### Task to carry out:
Copy exactly. Include the line containing "R8: 220 (IND, LD2) -> 220 (GND, SENSE)", every line after it, and the last line below, but no pictures.

### Provided entries:

######

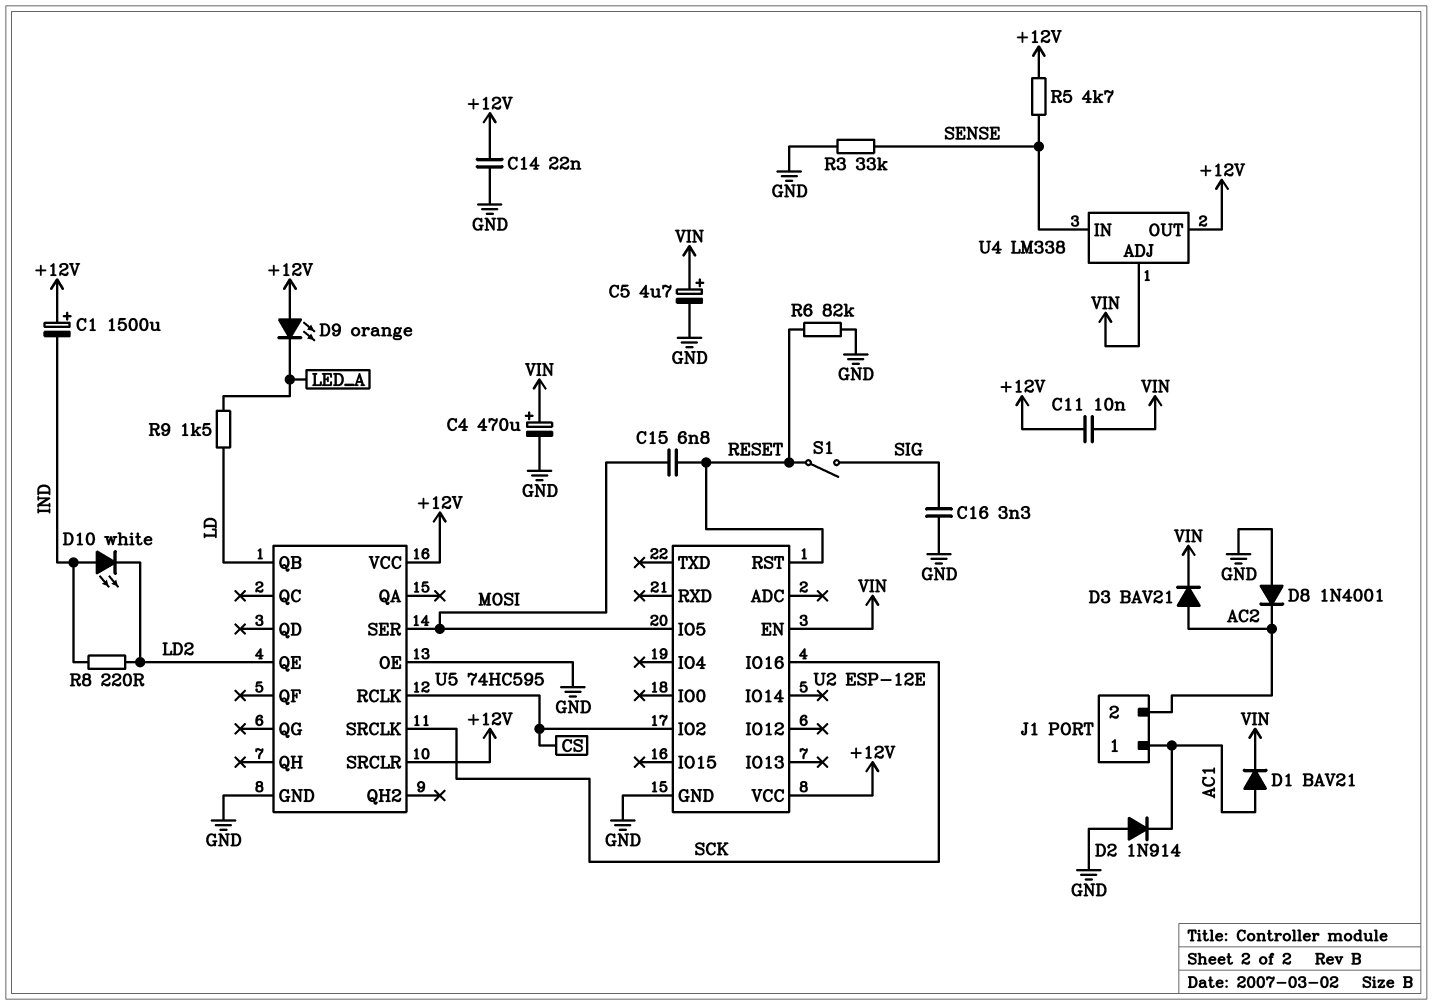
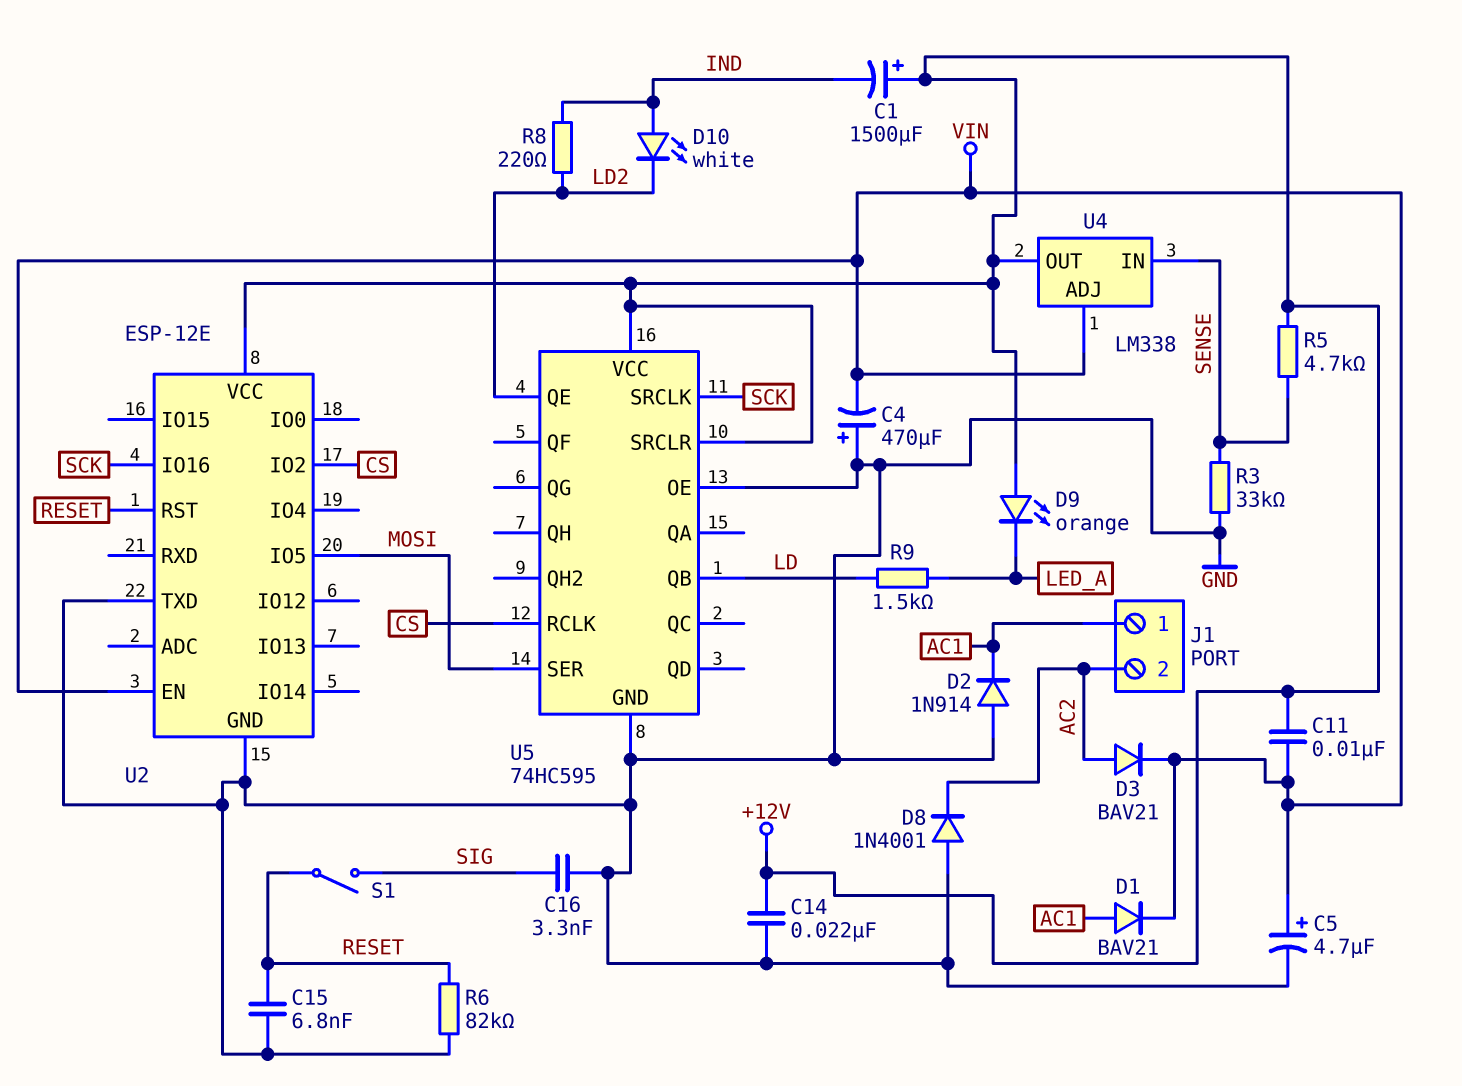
C4: 470uF (plus VIN, minus GND) -> 470uF (plus GND, minus VIN)
C15: 6.8nF (MOSI, RESET) -> 6.8nF (GND, RESET)
U2 pin TXD: none -> GND

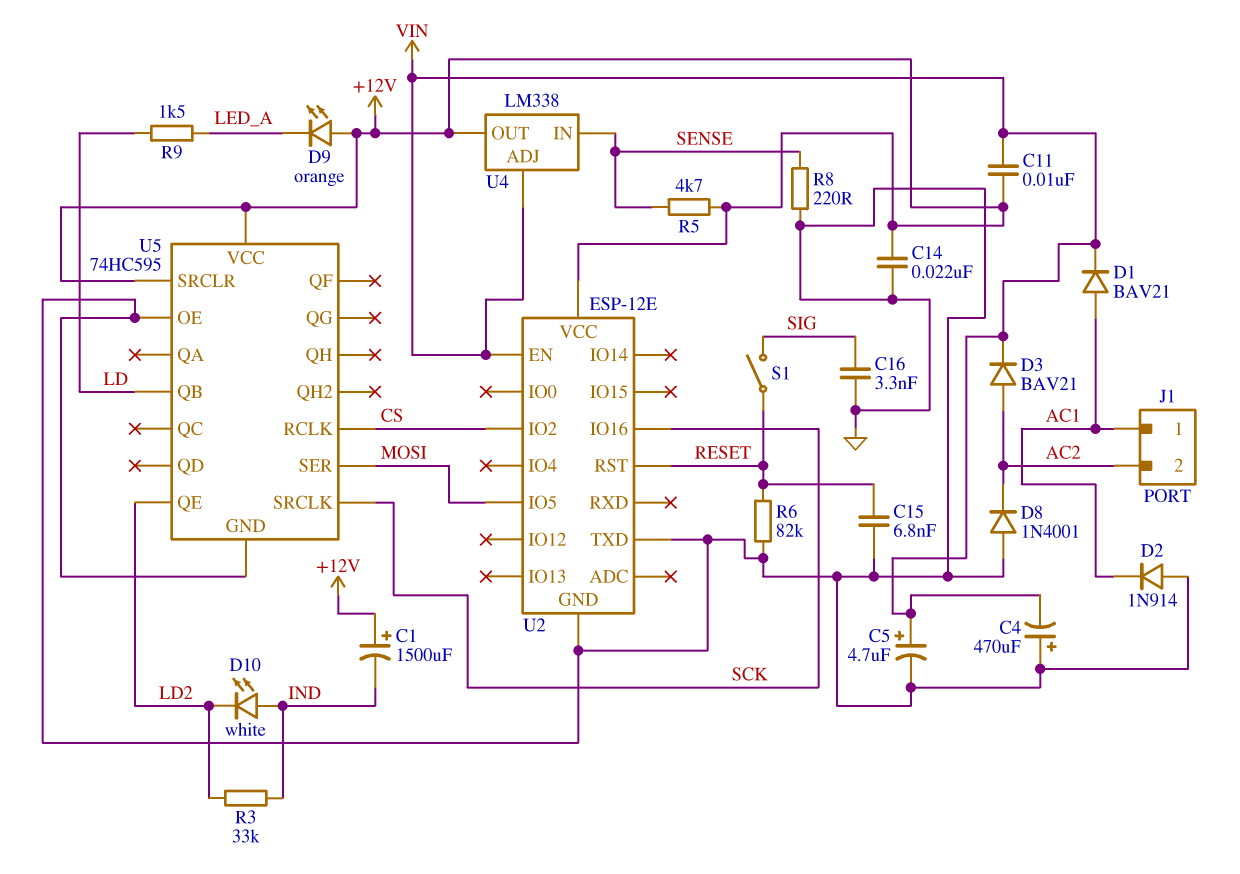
R3: 33k (GND, SENSE) -> 33k (IND, LD2)
R8: 220 (IND, LD2) -> 220 (GND, SENSE)

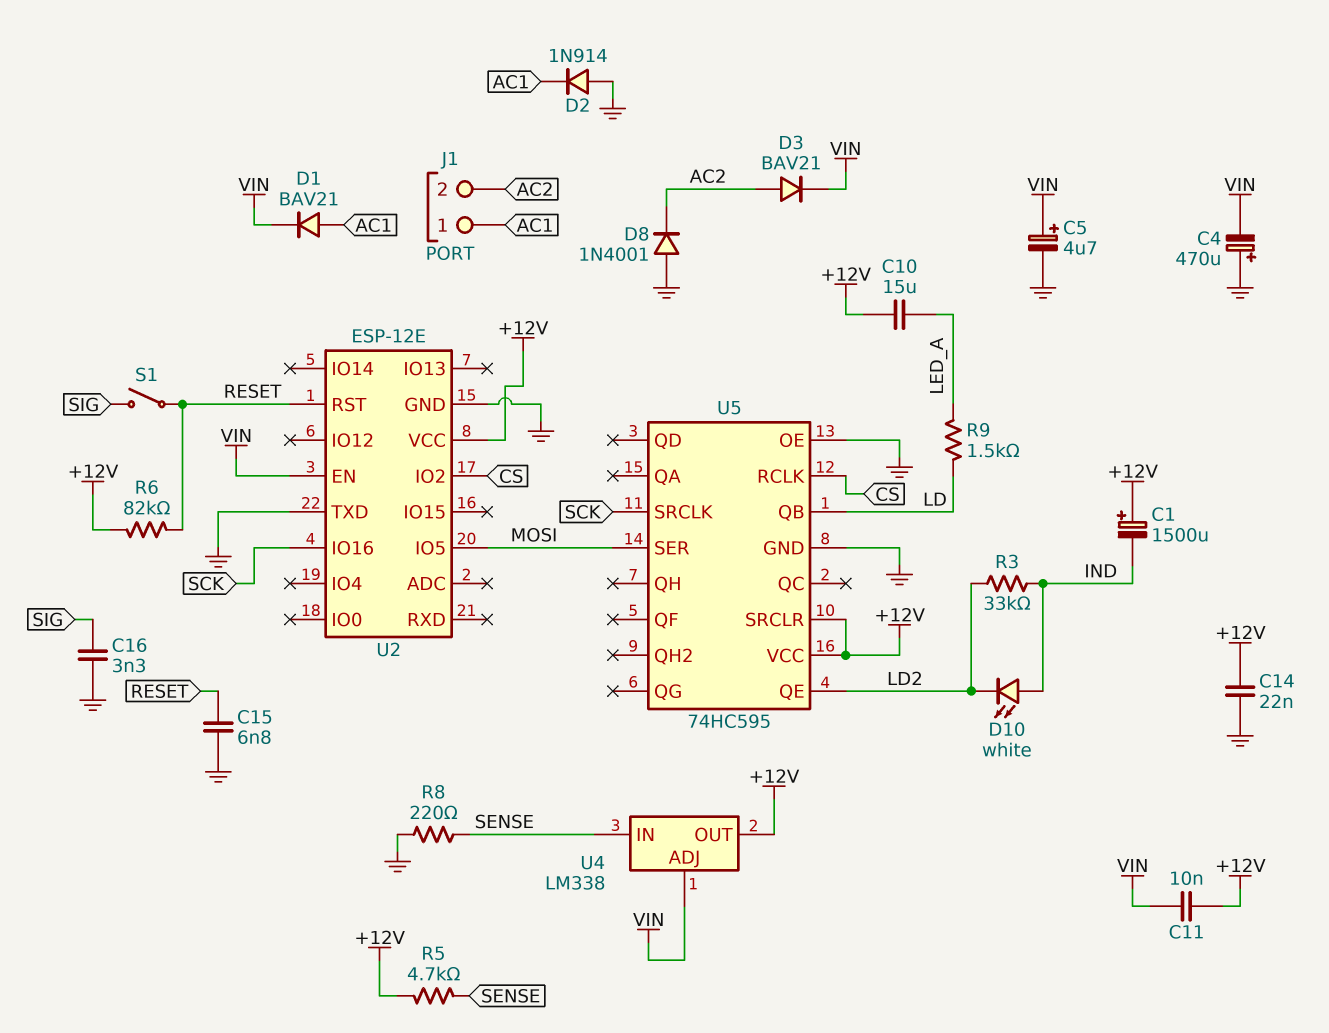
C10: none -> 15uF (+12V, LED_A)
D9: LED orange (A +12V, K LED_A) -> none
R6: 82k (GND, RESET) -> 82k (+12V, RESET)

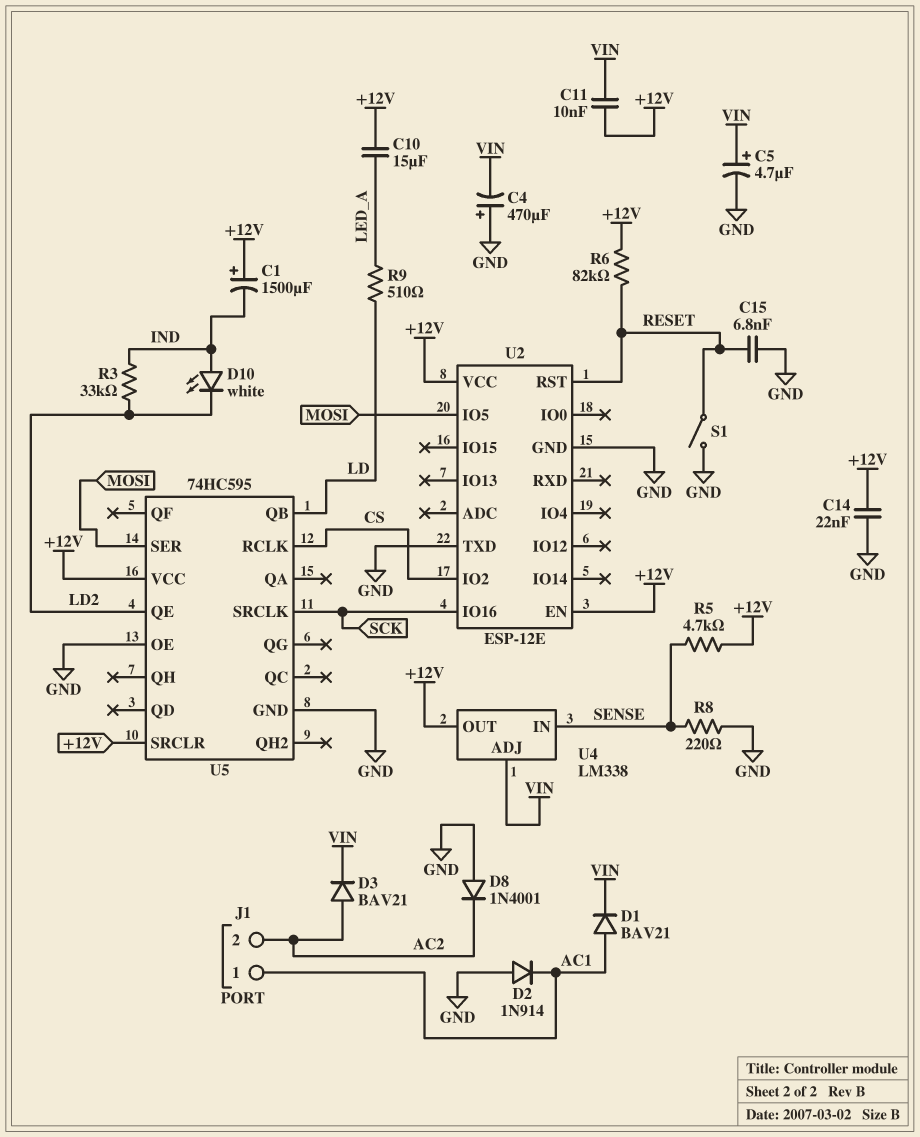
C16: 3.3nF (GND, SIG) -> none
R9: 1.5k (LD, LED_A) -> 510 (LD, LED_A)
S1: switch (RESET, SIG) -> switch (GND, RESET)
U2 pin EN: VIN -> +12V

######

### Written solution:
R8: 220 (IND, LD2) -> 220 (GND, SENSE)

C10: none -> 15uF (+12V, LED_A)
D9: LED orange (A +12V, K LED_A) -> none
R6: 82k (GND, RESET) -> 82k (+12V, RESET)

C16: 3.3nF (GND, SIG) -> none
R9: 1.5k (LD, LED_A) -> 510 (LD, LED_A)
S1: switch (RESET, SIG) -> switch (GND, RESET)
U2 pin EN: VIN -> +12V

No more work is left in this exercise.